Task data
==================================================

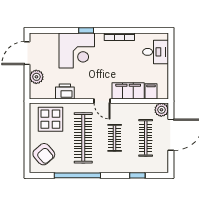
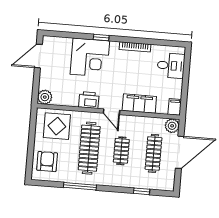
plant: (36, 77) -> (45, 97), moved
filing cabinet: (151, 91) -> (175, 107), moved
printer: (65, 92) -> (89, 100), moved
armchair: (44, 154) -> (47, 162), turned -139
window: (77, 175) -> (80, 186), width x0.68

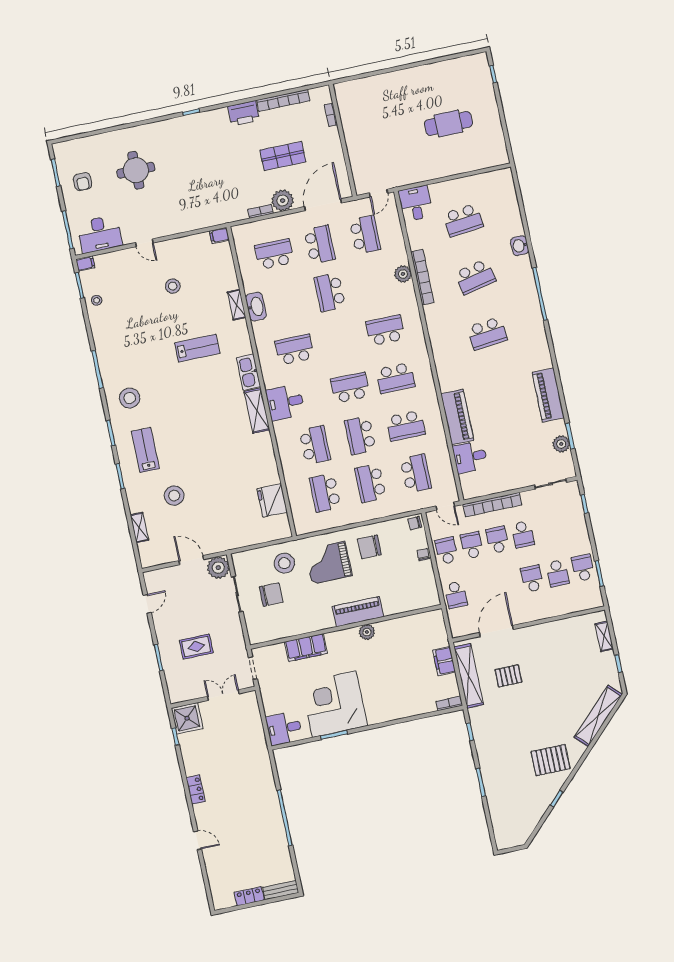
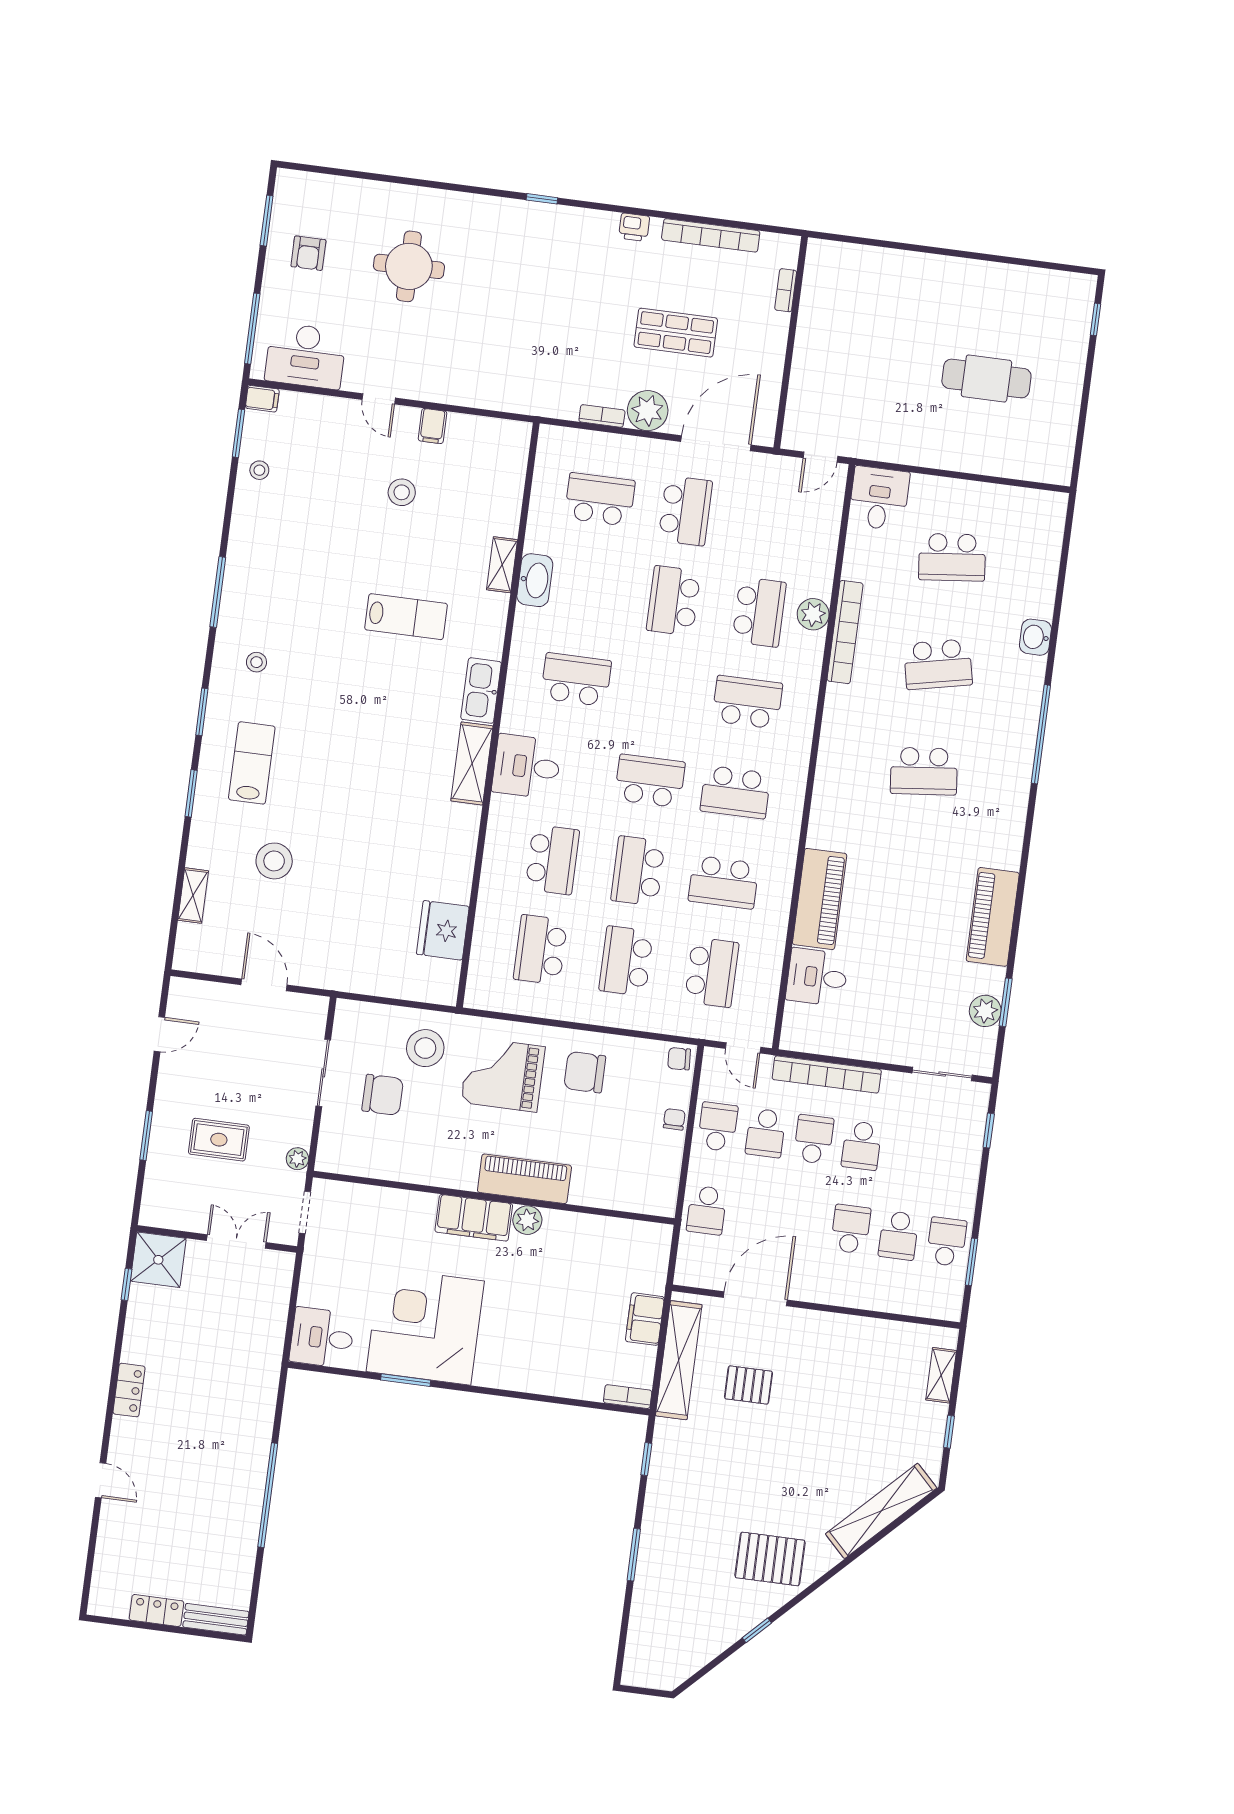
printer: (244, 113) -> (634, 227), width x0.53, depth x0.68
filing cabinet: (219, 235) -> (432, 426), moved, turned -90
school desk: (365, 235) -> (759, 612), moved
stool: (130, 398) -> (256, 662), width x0.53, depth x0.53
school desk: (472, 545) -> (766, 1133), turned 180
plant: (218, 568) -> (297, 1159), moved, width x0.53, depth x0.53
filing cabinet: (306, 648) -> (474, 1218), moved

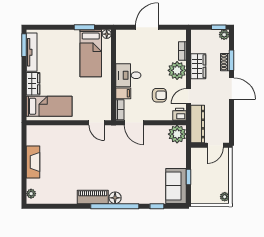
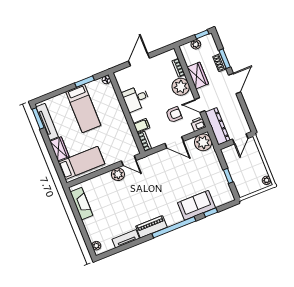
plant: (224, 35) -> (196, 44), moved
bed: (91, 53) -> (83, 108), moved
desk: (128, 75) -> (136, 99), moved
door: (232, 89) -> (235, 83), hinge flipped
door: (189, 96) -> (200, 105), hinge flipped
door: (134, 123) -> (174, 142), moved
plant: (81, 132) -> (118, 174), added
fireplace: (33, 162) -> (81, 204), moved
sofa: (176, 186) -> (196, 205), moved, turned 90
floor lamp: (115, 198) -> (171, 220), removed
tv unit: (63, 199) -> (126, 239), added

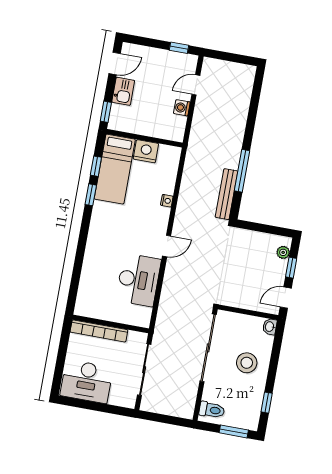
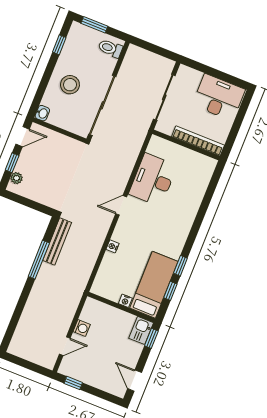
door: (115, 64) -> (135, 381), hinge flipped
kitchen sink: (123, 91) -> (141, 330), moved
nightstand: (146, 151) -> (125, 301), width x0.53, depth x0.56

==================================================

Prompt
Across the records above, count each line that holds the word "desk" and give only the resulting number.

Response to this task
3